● **What this task involves**
Transcribe word for word the lines below from the line with "C104: 220nF (GND, n8) -> 3.3nF (GND, n8)" through the line with "R104: 300 (n2, n11) -> 1k (n2, n11)", ends included.

● **Supplied material**

━━━━

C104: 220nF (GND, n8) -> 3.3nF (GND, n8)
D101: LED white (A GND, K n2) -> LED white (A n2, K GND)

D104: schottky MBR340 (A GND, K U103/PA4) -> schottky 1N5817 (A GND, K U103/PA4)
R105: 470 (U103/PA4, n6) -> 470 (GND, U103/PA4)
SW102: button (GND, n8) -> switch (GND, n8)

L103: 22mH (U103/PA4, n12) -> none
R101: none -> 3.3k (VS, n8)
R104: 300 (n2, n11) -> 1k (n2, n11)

━━━━

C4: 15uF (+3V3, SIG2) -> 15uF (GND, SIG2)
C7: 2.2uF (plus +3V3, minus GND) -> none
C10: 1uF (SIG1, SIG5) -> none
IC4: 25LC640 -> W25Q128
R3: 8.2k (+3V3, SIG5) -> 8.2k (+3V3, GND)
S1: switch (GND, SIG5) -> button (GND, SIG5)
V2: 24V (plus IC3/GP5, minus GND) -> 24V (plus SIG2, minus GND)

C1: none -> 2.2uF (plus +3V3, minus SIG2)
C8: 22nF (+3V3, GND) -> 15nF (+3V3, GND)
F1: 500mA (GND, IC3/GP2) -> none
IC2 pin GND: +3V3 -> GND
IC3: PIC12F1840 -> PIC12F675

━━━━

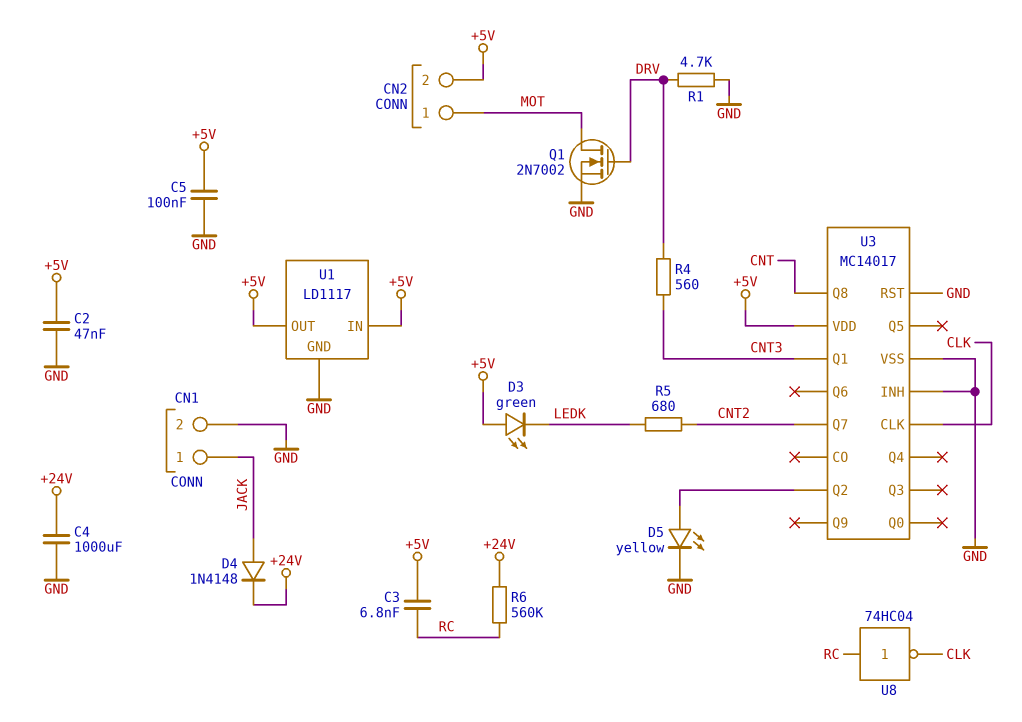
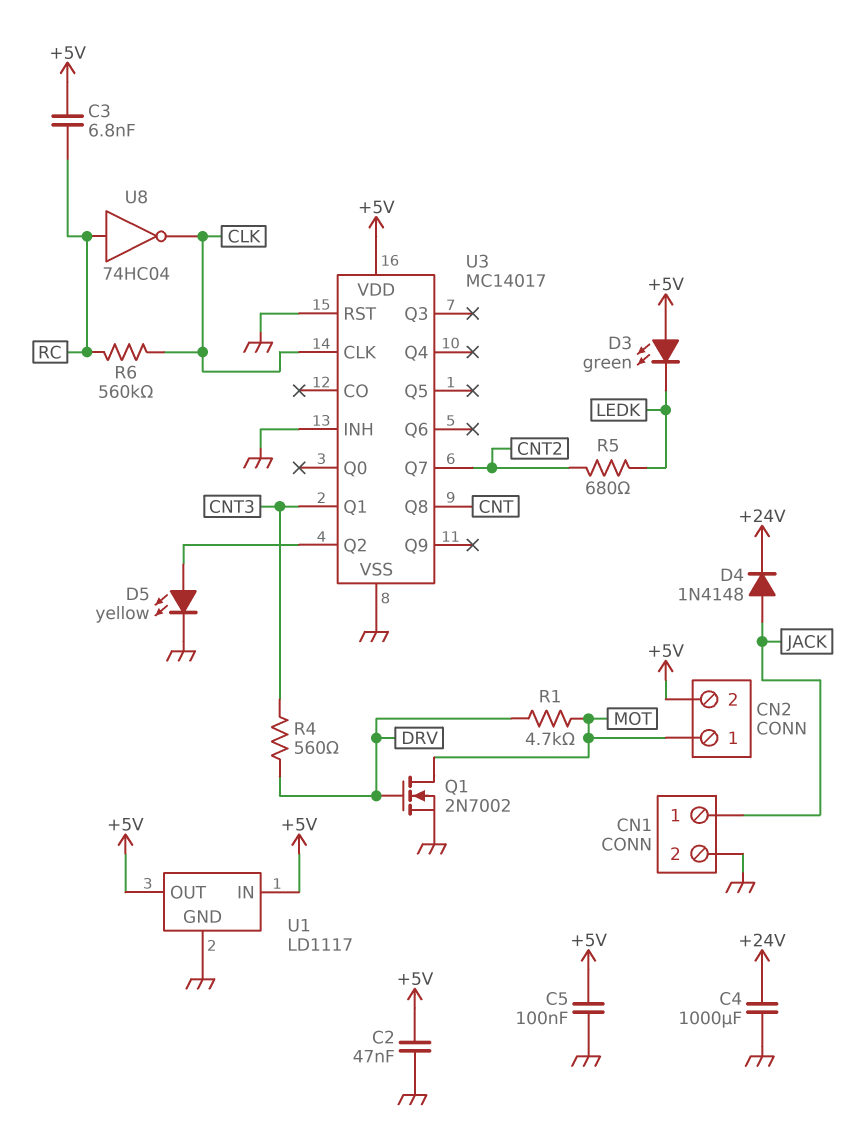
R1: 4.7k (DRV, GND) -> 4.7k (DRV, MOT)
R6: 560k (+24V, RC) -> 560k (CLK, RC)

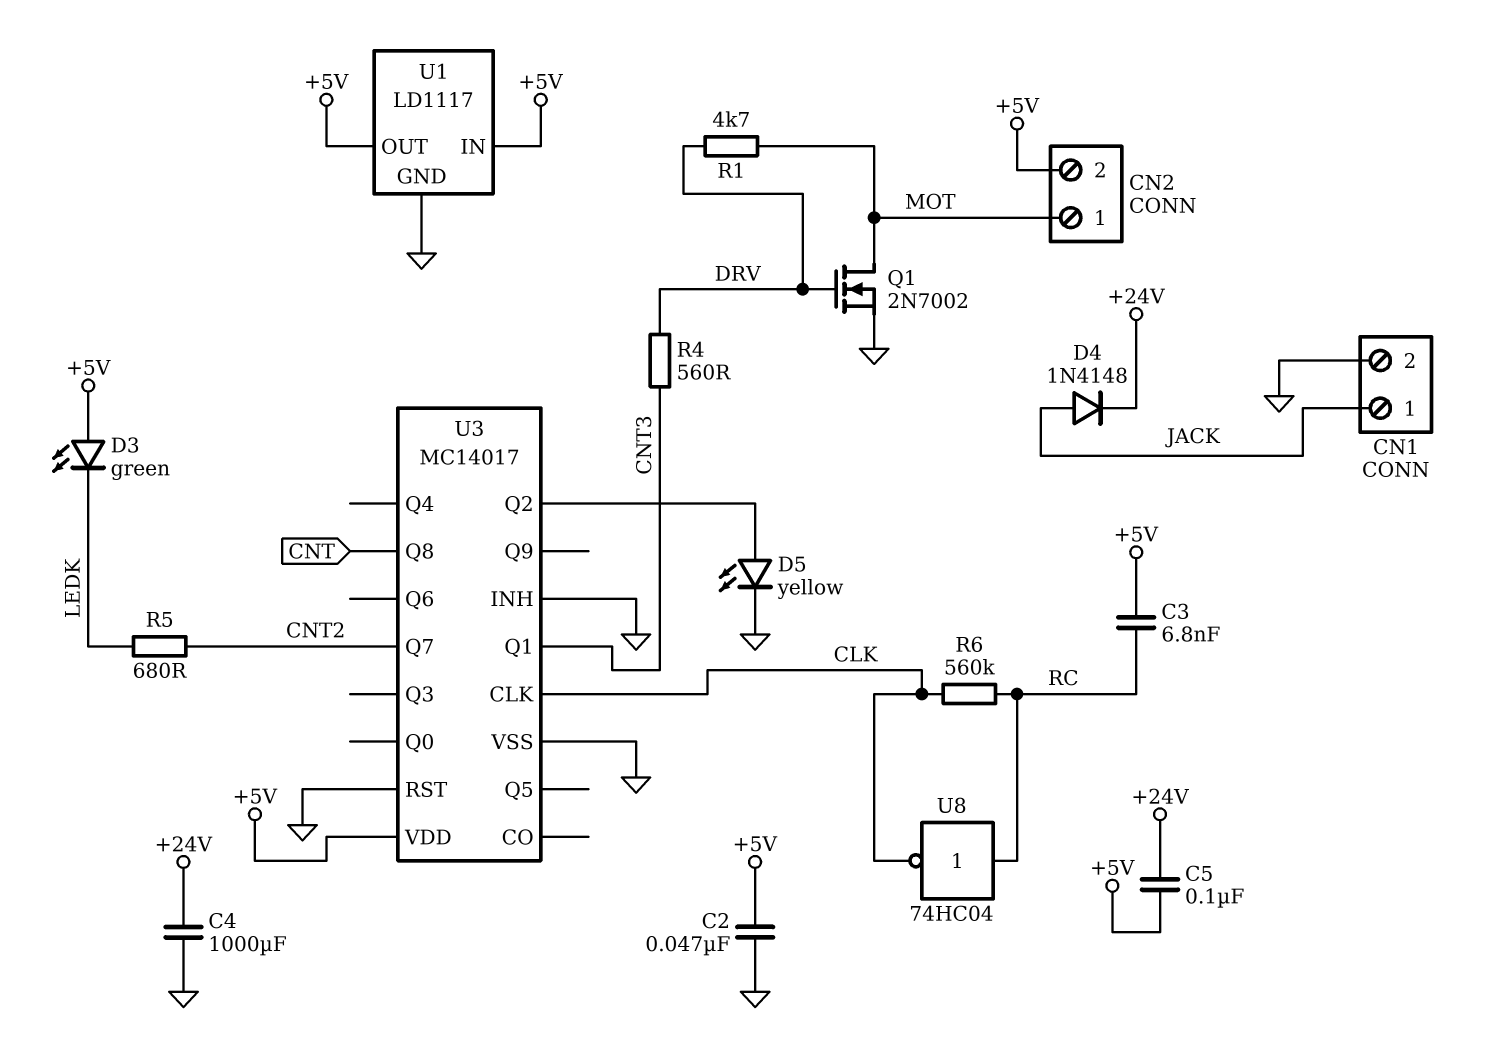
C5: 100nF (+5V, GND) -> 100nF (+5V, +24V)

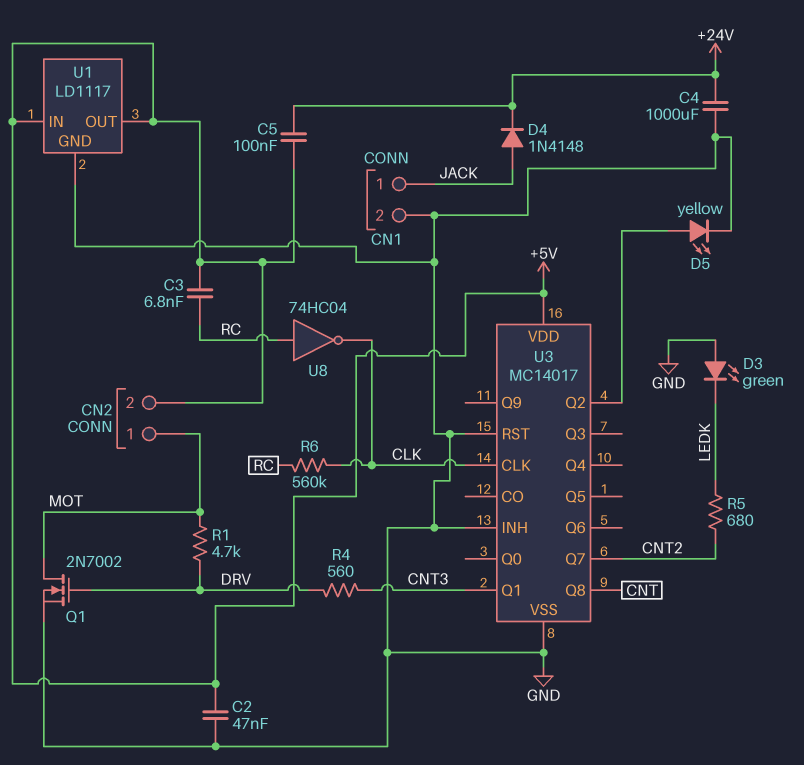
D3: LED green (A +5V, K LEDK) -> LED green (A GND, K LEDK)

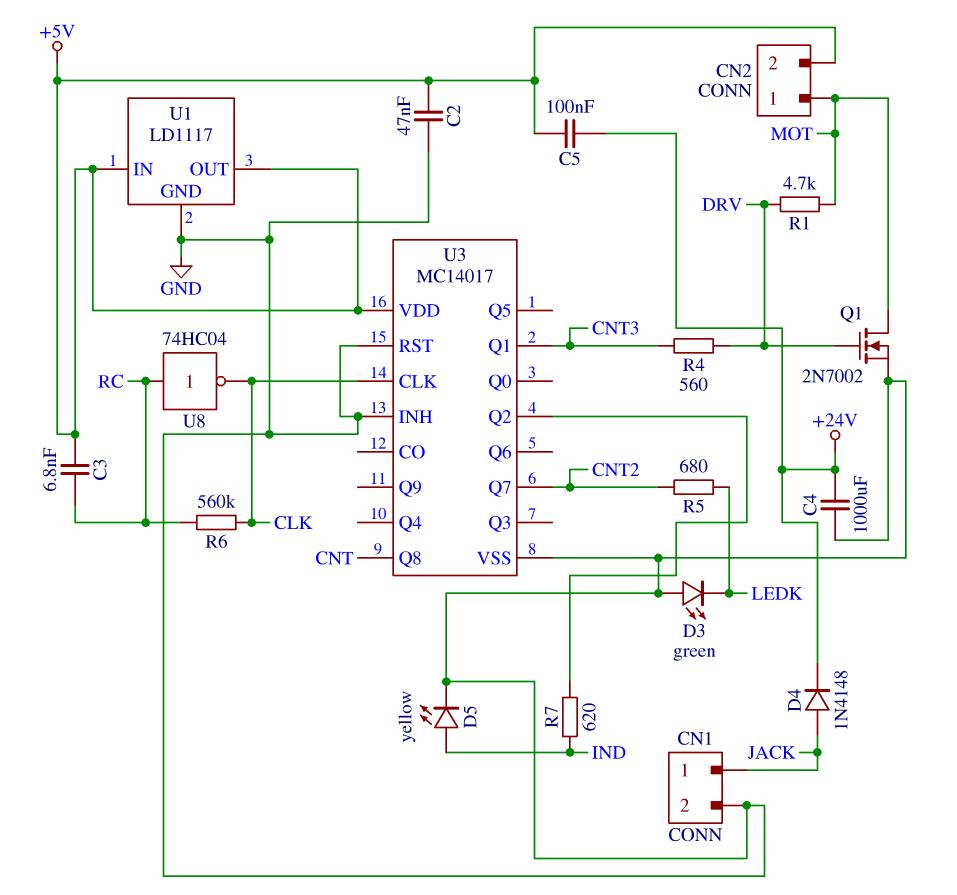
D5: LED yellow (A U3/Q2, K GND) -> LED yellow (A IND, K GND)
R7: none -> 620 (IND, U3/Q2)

━━━━

● **Final answer**
C104: 220nF (GND, n8) -> 3.3nF (GND, n8)
D101: LED white (A GND, K n2) -> LED white (A n2, K GND)

D104: schottky MBR340 (A GND, K U103/PA4) -> schottky 1N5817 (A GND, K U103/PA4)
R105: 470 (U103/PA4, n6) -> 470 (GND, U103/PA4)
SW102: button (GND, n8) -> switch (GND, n8)

L103: 22mH (U103/PA4, n12) -> none
R101: none -> 3.3k (VS, n8)
R104: 300 (n2, n11) -> 1k (n2, n11)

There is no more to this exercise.